The task:
From the records below, copy out exactly the lines from the one containing "Outline stroma; reply" to the one containing "Outline any instance", both included. Add nothing else.

Record set:

====

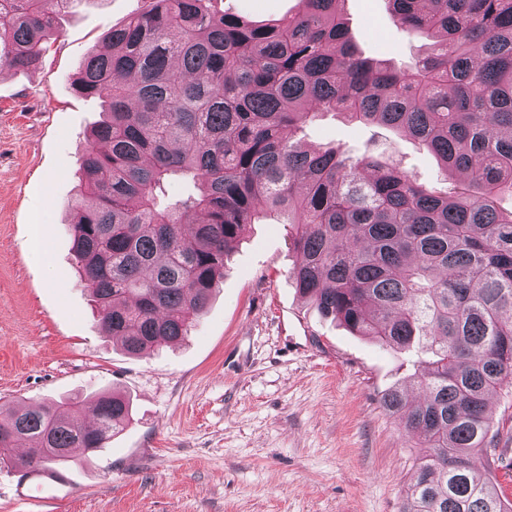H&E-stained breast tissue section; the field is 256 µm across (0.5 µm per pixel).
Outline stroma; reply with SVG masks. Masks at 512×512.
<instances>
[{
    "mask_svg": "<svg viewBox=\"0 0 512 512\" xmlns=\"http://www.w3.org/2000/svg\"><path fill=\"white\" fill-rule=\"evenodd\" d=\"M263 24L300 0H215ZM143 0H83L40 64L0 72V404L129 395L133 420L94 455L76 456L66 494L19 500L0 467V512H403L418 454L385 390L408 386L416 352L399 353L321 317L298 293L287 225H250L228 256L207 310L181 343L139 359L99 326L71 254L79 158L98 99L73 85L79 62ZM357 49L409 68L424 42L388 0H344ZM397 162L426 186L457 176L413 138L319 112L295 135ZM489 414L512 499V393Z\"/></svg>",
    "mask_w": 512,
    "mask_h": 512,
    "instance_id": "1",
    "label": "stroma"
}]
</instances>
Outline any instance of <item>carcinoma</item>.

====

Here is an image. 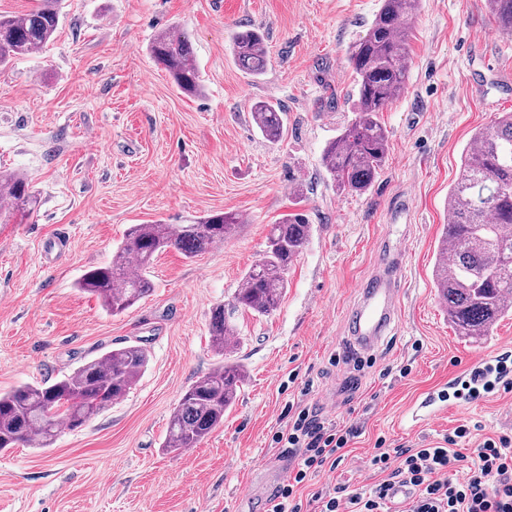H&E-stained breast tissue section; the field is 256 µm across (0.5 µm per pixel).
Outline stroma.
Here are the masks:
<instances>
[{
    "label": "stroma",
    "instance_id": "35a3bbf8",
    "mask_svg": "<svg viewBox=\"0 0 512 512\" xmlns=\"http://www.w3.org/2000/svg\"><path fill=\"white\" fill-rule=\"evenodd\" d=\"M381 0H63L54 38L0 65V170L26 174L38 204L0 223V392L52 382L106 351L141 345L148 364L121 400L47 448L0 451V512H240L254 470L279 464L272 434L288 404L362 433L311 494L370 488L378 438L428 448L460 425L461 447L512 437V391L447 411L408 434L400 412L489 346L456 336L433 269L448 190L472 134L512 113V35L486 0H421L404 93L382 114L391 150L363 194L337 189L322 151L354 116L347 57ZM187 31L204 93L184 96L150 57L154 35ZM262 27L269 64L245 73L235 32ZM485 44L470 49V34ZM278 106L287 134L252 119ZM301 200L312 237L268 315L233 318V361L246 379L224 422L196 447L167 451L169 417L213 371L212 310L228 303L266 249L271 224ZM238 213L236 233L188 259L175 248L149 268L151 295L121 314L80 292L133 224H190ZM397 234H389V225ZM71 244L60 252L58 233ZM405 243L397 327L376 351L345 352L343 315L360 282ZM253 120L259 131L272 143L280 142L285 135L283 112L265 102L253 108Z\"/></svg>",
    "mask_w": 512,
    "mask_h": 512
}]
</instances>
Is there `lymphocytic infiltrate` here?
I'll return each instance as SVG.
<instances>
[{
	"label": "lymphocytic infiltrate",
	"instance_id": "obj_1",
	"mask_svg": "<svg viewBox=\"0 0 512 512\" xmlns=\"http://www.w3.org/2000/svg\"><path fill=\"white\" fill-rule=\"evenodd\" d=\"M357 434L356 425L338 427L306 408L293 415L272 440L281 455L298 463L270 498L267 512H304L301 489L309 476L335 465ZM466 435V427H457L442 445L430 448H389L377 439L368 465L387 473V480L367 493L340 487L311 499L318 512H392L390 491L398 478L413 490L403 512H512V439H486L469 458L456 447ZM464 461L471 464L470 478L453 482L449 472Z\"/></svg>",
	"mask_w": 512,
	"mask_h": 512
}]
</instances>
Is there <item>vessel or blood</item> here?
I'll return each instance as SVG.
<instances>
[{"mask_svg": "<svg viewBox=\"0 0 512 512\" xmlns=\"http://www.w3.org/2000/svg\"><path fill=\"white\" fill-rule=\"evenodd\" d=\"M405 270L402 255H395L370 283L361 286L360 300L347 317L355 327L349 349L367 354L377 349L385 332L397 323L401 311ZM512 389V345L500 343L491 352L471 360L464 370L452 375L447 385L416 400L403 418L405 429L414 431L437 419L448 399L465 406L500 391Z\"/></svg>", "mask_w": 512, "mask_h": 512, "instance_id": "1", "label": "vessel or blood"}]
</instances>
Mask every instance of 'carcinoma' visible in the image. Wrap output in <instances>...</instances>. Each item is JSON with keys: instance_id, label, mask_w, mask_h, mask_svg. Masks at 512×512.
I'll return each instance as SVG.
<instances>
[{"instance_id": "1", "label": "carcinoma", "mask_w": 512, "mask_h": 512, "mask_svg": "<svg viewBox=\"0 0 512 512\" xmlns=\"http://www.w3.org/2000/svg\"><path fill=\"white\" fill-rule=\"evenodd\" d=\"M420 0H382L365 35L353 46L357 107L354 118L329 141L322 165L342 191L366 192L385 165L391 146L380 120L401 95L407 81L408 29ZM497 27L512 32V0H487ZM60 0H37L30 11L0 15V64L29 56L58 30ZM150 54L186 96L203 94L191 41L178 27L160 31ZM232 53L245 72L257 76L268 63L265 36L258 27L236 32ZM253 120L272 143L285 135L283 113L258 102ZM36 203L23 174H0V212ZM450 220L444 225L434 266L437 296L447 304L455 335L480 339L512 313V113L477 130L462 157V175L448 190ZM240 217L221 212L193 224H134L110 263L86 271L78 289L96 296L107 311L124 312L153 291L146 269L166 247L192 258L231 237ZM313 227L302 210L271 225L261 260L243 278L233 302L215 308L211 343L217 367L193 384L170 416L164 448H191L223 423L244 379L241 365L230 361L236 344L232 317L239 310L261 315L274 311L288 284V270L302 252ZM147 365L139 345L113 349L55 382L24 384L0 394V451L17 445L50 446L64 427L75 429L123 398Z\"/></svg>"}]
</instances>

====

Answer:
Outline stroma; reply with SVG masks. Masks at 512×512.
<instances>
[{
    "mask_svg": "<svg viewBox=\"0 0 512 512\" xmlns=\"http://www.w3.org/2000/svg\"><path fill=\"white\" fill-rule=\"evenodd\" d=\"M263 24L300 0H215ZM143 0H83L40 64L0 72V404L129 395L133 420L94 455L76 456L66 494L19 500L0 467V512H403L418 454L385 390L408 386L416 352L399 353L321 317L298 293L287 225H250L228 256L207 310L181 343L139 359L99 326L71 254L79 158L98 99L73 85L79 62ZM357 49L409 68L424 42L388 0H344ZM397 162L426 186L457 176L413 138L319 112L295 135ZM489 414L512 499V393Z\"/></svg>",
    "mask_w": 512,
    "mask_h": 512,
    "instance_id": "1",
    "label": "stroma"
}]
</instances>
Outline any instance of <item>carcinoma</item>.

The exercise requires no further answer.